**DATASET CONTENT:**
━━━━━━━━━━

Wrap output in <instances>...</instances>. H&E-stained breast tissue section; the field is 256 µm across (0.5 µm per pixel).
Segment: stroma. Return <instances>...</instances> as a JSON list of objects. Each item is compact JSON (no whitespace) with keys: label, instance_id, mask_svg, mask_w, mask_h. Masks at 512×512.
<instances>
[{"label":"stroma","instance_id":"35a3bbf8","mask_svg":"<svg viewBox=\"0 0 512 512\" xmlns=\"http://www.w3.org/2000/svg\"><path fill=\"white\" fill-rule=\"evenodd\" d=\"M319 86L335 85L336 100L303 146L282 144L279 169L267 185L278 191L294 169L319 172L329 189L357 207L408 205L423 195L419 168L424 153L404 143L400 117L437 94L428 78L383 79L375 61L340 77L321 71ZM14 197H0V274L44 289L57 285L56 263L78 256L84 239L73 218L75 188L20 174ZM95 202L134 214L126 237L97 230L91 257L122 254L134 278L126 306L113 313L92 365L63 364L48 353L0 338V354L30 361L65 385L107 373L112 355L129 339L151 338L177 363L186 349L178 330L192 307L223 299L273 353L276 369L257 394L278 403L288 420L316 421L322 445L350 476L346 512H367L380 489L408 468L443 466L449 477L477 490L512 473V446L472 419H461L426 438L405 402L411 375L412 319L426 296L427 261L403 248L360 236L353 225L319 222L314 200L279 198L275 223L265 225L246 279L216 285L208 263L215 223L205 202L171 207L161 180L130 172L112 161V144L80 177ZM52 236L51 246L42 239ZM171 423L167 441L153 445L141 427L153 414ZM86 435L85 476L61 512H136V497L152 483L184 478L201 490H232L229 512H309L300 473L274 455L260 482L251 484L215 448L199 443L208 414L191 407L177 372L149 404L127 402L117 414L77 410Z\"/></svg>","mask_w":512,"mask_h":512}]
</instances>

━━━━━━━━━━

From the listing above, reproduce all the lines exactly.

**ANSWER FOR THIS EXERCISE:**
Wrap output in <instances>...</instances>. H&E-stained breast tissue section; the field is 256 µm across (0.5 µm per pixel).
Segment: stroma. Return <instances>...</instances> as a JSON list of objects. Each item is compact JSON (no whitespace) with keys: label, instance_id, mask_svg, mask_w, mask_h. Masks at 512×512.
<instances>
[{"label":"stroma","instance_id":"35a3bbf8","mask_svg":"<svg viewBox=\"0 0 512 512\" xmlns=\"http://www.w3.org/2000/svg\"><path fill=\"white\" fill-rule=\"evenodd\" d=\"M319 86L335 85L336 100L303 146L282 144L279 169L267 185L278 191L294 169L319 172L329 189L357 207L408 205L423 195L419 168L424 153L404 143L400 117L437 94L428 78L383 79L375 61L340 77L321 71ZM14 197H0V274L44 289L57 285L56 263L78 256L84 239L73 218L75 188L20 174ZM95 202L134 214L126 237L97 230L91 257L122 254L134 278L126 306L113 313L92 365L63 364L48 353L0 338V354L30 361L65 385L107 373L112 355L129 339L151 338L177 363L186 349L178 330L192 307L223 299L273 353L276 369L257 394L278 403L288 420L316 421L322 445L350 476L346 512H367L380 489L408 468L443 466L449 477L477 490L512 473V446L472 419H461L426 438L405 402L411 375L412 319L426 296L427 261L403 248L360 236L353 225L319 222L314 200L279 198L275 223L265 225L246 279L216 285L208 263L215 223L205 202L171 207L161 180L130 172L112 161V144L80 177ZM52 236L51 246L42 239ZM171 423L167 441L153 445L141 427L153 414ZM86 435L85 476L61 512H136V497L152 483L184 478L201 490H232L229 512H309L300 473L274 455L260 482L251 484L215 448L199 443L208 414L191 407L177 372L149 404L127 402L117 414L77 410Z\"/></svg>","mask_w":512,"mask_h":512}]
</instances>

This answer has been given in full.